»»

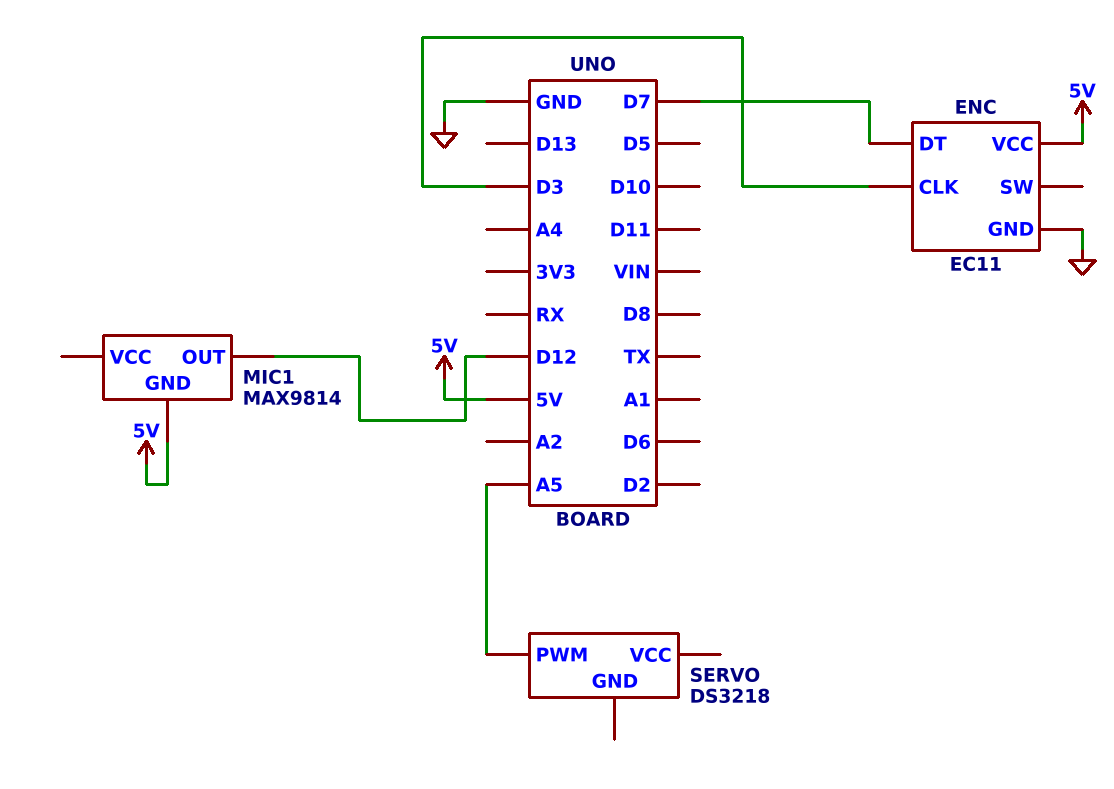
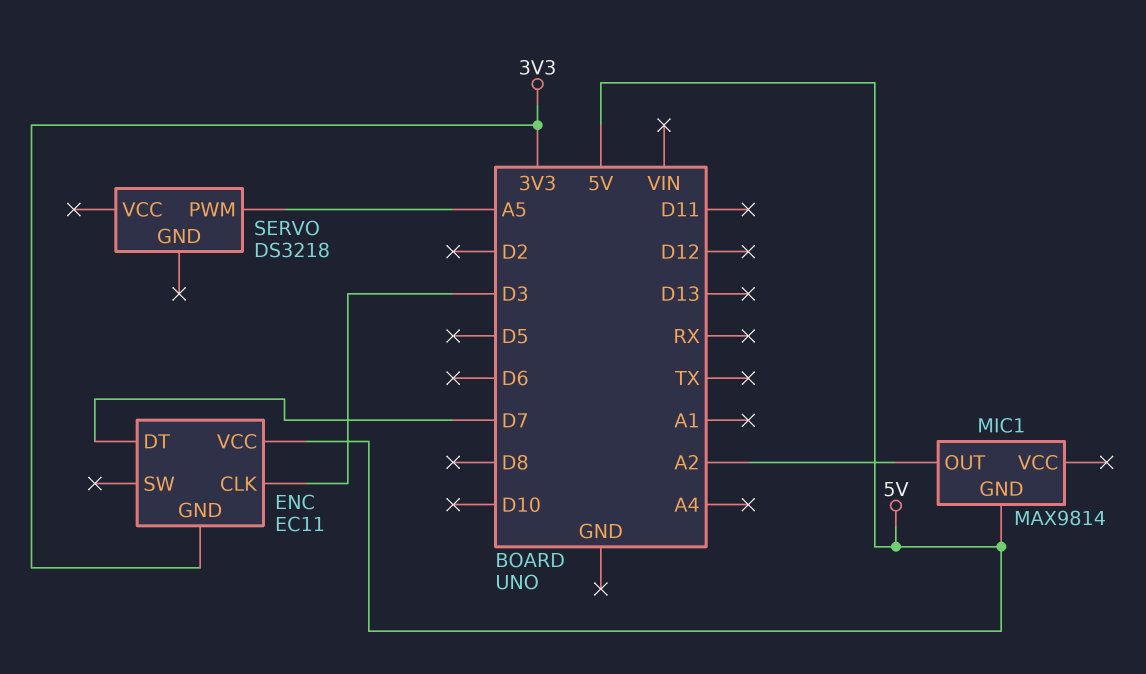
ENC pin GND: GND -> 3V3
MIC1 pin OUT: D12 -> A2

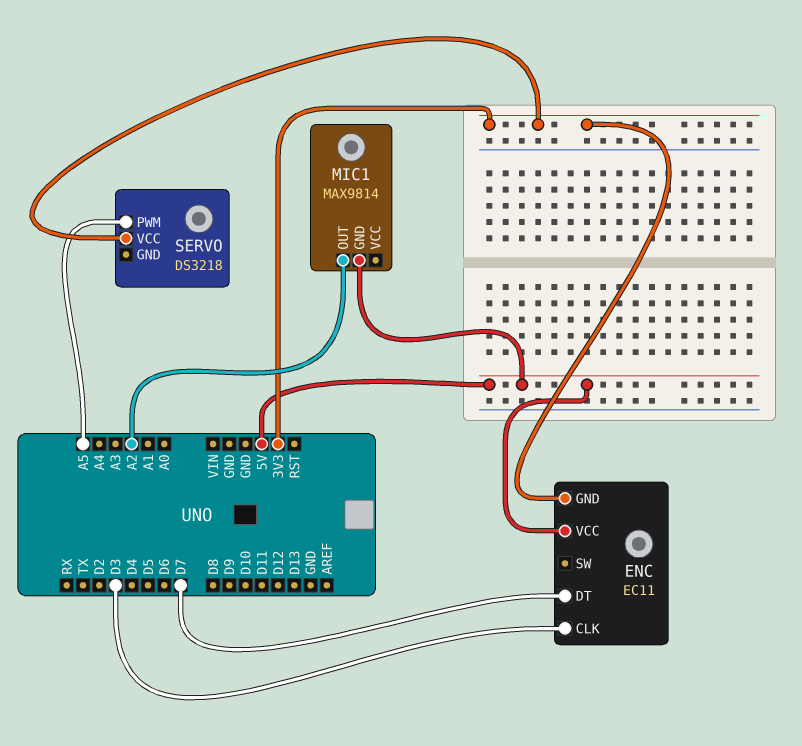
SERVO pin VCC: none -> 3V3

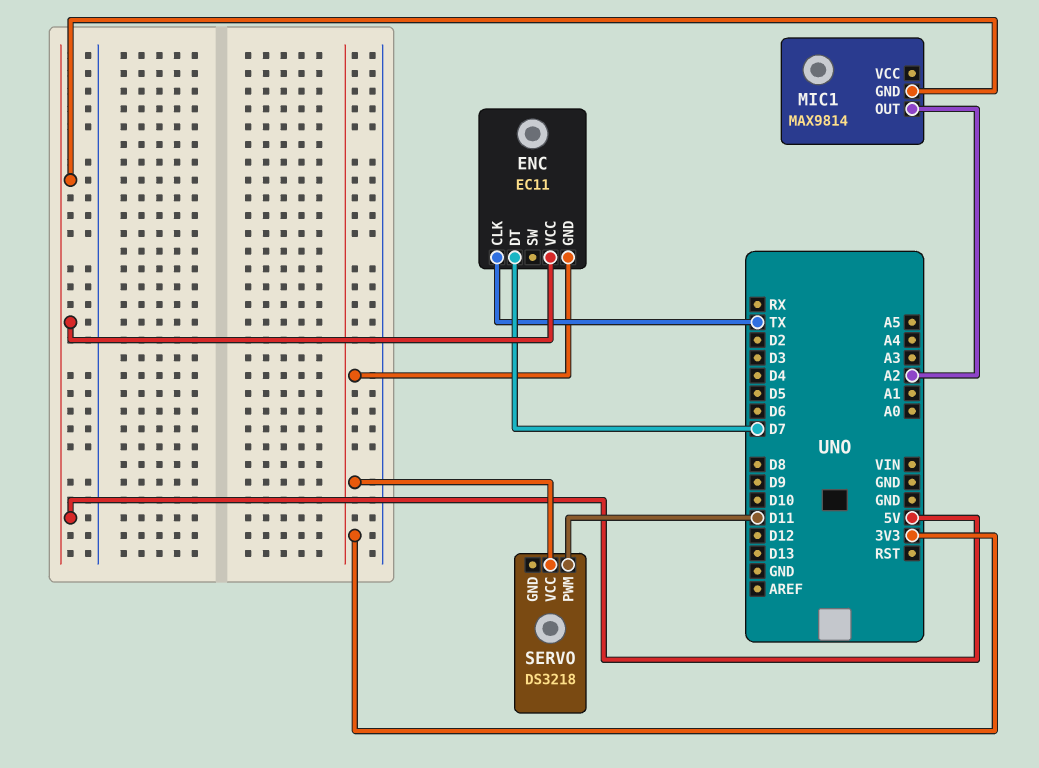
ENC pin CLK: D3 -> TX
SERVO pin PWM: A5 -> D11

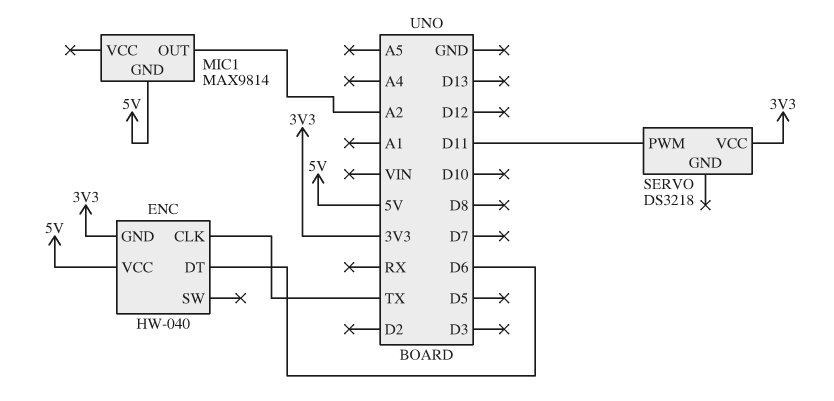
ENC: EC11 -> HW-040
ENC pin DT: D7 -> D6

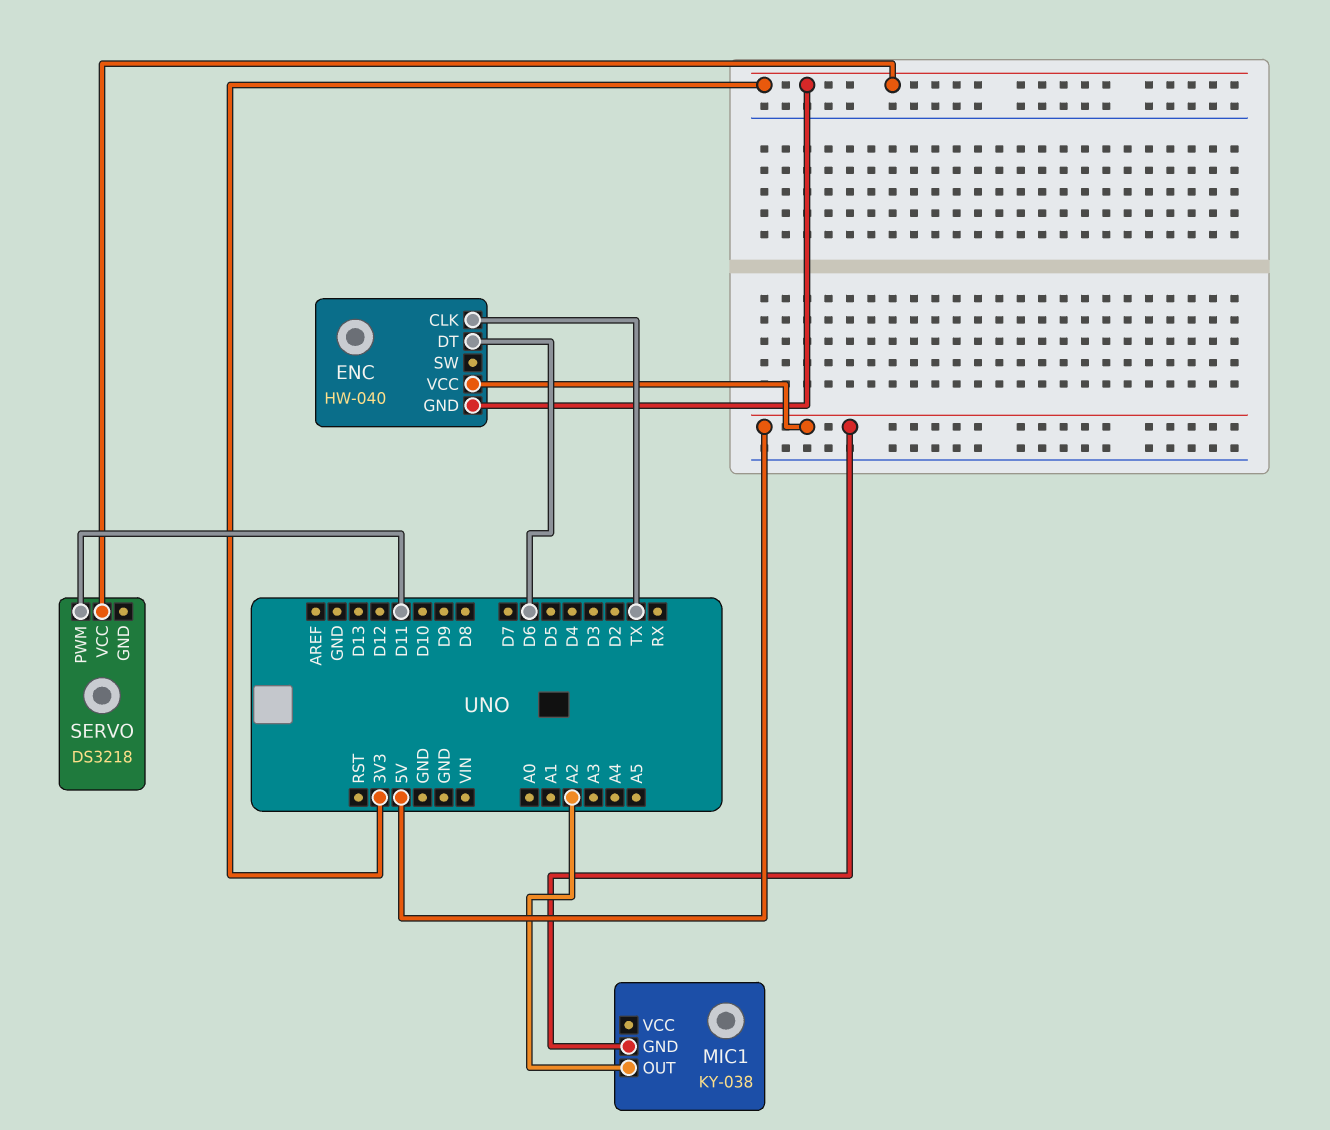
MIC1: MAX9814 -> KY-038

««

=== Exercise brief ===
Would you please work out how many lines of the data hold "SERVO"? Reply with the number alone.

=== Problem solution ===
2